WORK REQUEST —
Lines that include "orange" make up the answer; copy all of them from the data below.

RECORD EXTRACTS —
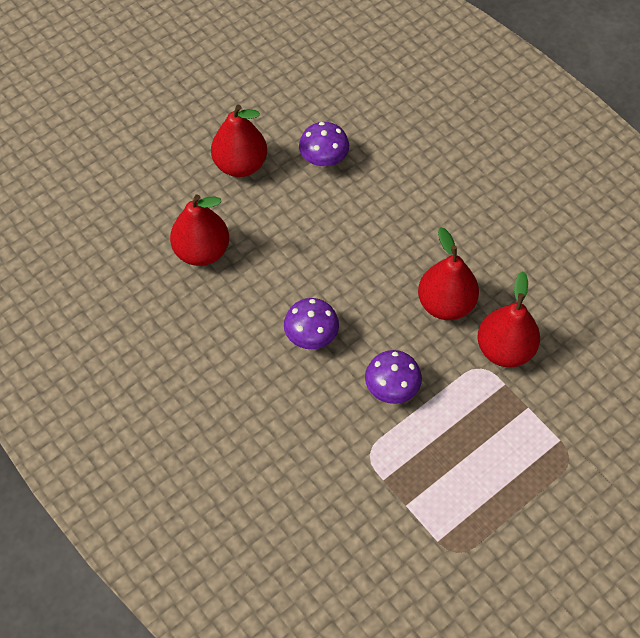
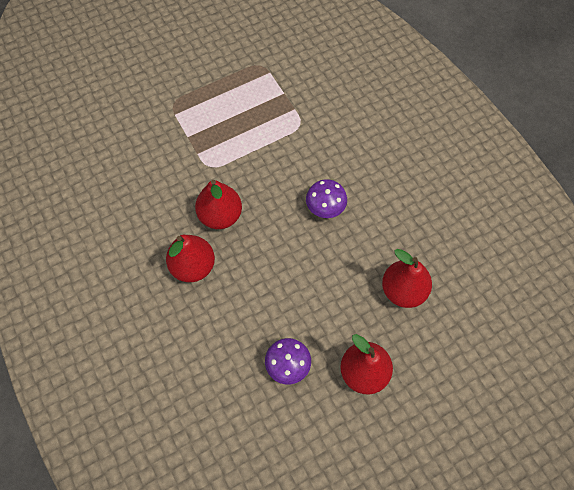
camera: 170 degrees left, 5 degrees up
(391, 388) = (275, 162): purple mushroom -> none
(504, 349) = (189, 176): red pear -> red pear (193, 266)

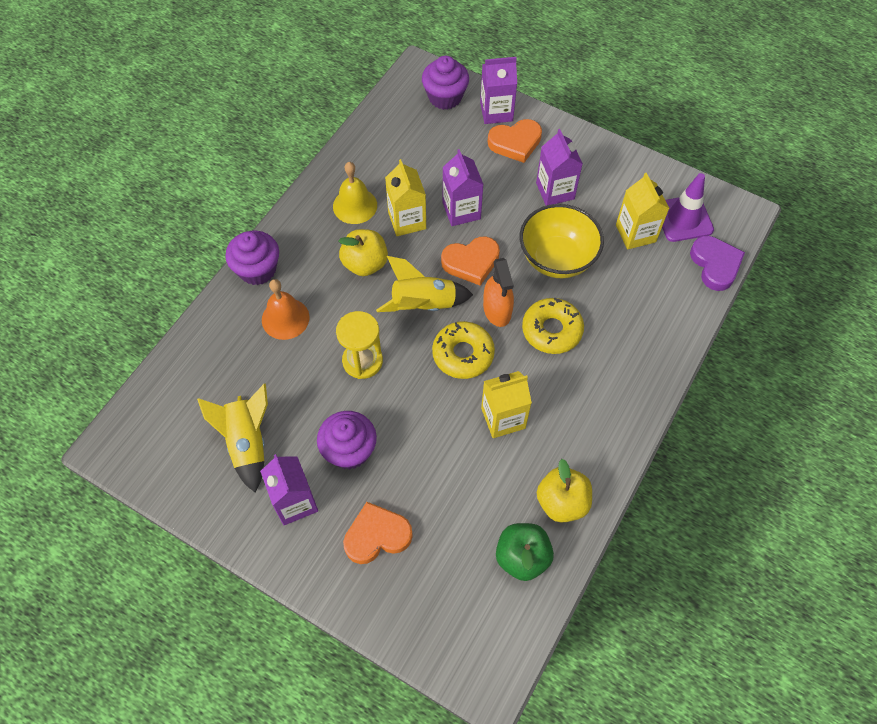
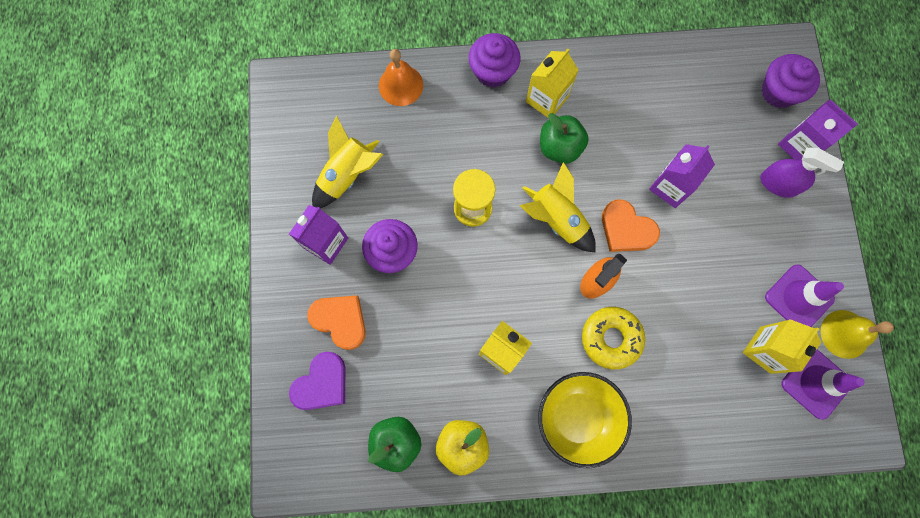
camera: 55 degrees right, 15 degrees up
(285, 318) = (466, 124): orange bell -> orange bell (401, 85)
(355, 205) = (608, 99): yellow bell -> yellow bell (845, 334)
(365, 264) = (560, 147): yellow apple -> green apple
(407, 220) = (626, 150): yellow carton -> yellow carton (547, 99)
(463, 354) = (535, 281): yellow donut -> none
(515, 143) = (778, 184): orange heart -> purple spray bottle
(555, 191) = (754, 251): purple carton -> none
(557, 259) = (685, 298): yellow bowl -> yellow bowl (577, 418)
(611, 187) = (799, 298): none -> purple traffic cone
(715, 265) = (787, 441): purple heart -> purple heart (322, 383)

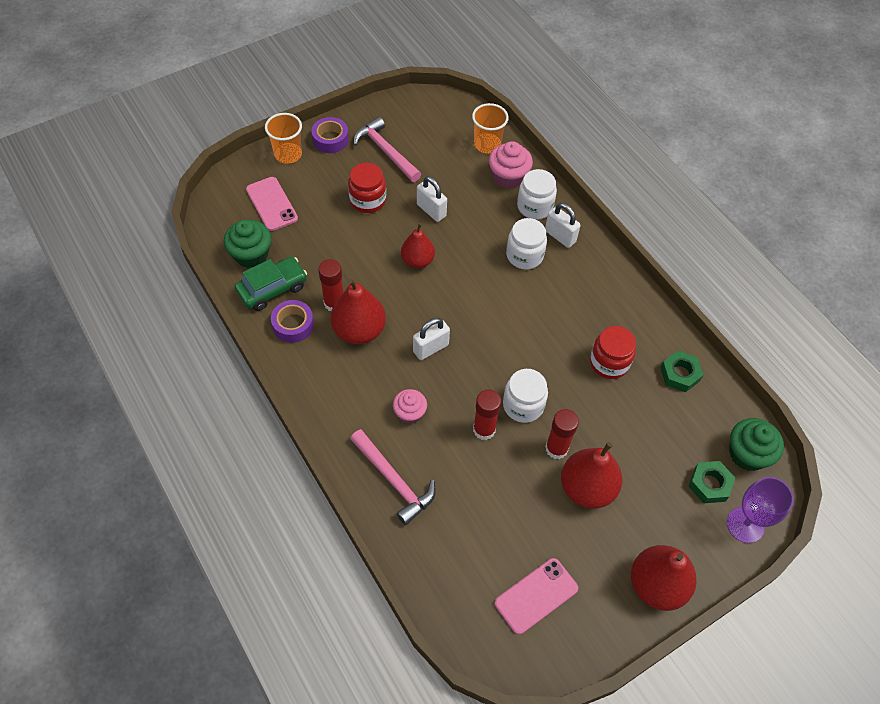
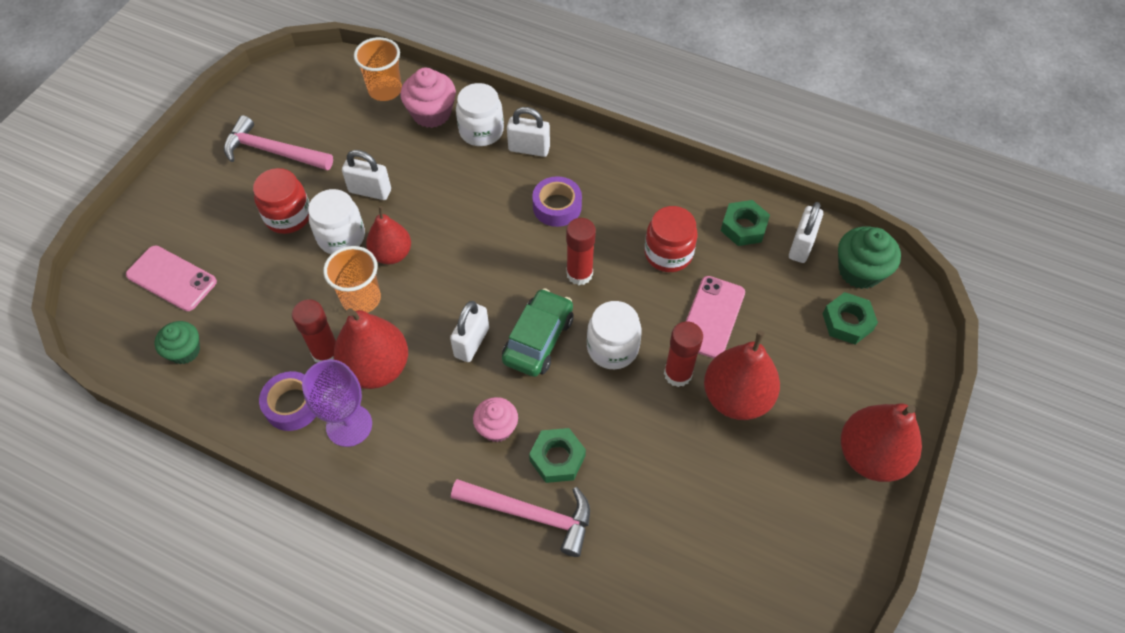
camera: 30 degrees left, 0 degrees up
(251, 255) = (185, 351): green cupcake -> green cupcake, size x0.67
(272, 289) = (238, 377): green car -> green car (538, 339)
(288, 154) = (154, 211): orange cup -> orange cup (361, 299)
(330, 139) = (197, 169): purple tape -> purple tape (557, 206)
(435, 455) = (557, 458): none -> green nut
(484, 430) = (590, 398): red glue stick -> red glue stick (579, 274)
(524, 255) = (505, 188): white jar -> white jar (341, 237)
(536, 595) = (765, 544): pink phone -> pink phone (711, 317)
(714, 411) = (801, 245): none -> white padlock
(745, 525) = (906, 342): purple goblet -> purple goblet (349, 425)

SOLUTION TO THIS EXERCISE —
(285, 318) = (466, 124): orange bell -> orange bell (401, 85)
(515, 143) = (778, 184): orange heart -> purple spray bottle
(288, 154) = (154, 211): orange cup -> orange cup (361, 299)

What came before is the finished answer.